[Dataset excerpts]
--------------------------------------------------

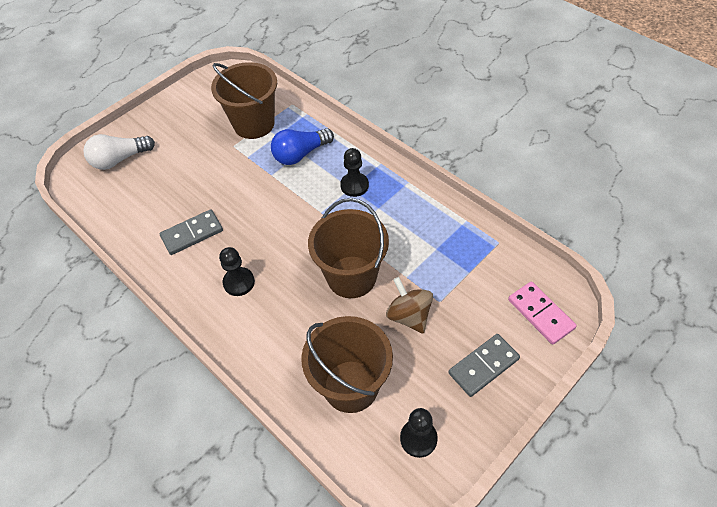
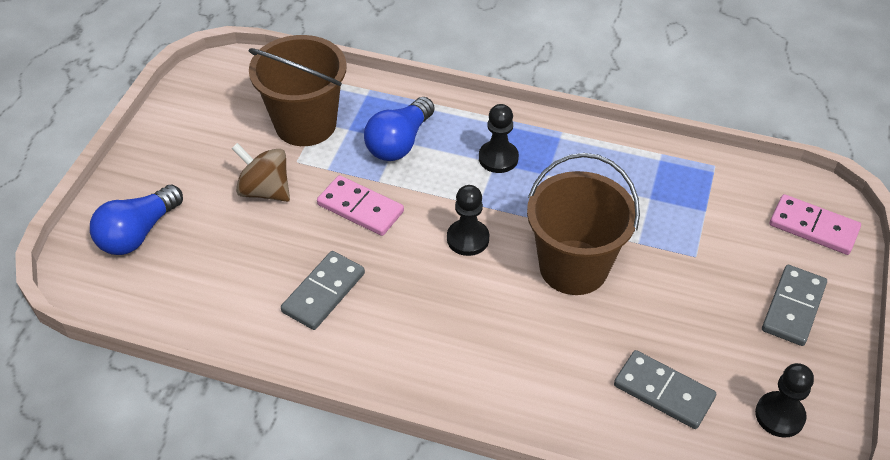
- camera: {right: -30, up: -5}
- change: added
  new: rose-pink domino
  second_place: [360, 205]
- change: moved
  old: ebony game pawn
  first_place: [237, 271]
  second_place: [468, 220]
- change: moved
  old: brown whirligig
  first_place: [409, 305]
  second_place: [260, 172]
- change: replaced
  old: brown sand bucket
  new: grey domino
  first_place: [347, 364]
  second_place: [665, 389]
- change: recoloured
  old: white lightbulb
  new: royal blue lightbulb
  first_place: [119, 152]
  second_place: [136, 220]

--------------------------------------------------

State the number of lines in these entries that include the string "brown". Provide nothing beyond that number.

[Final answer]
2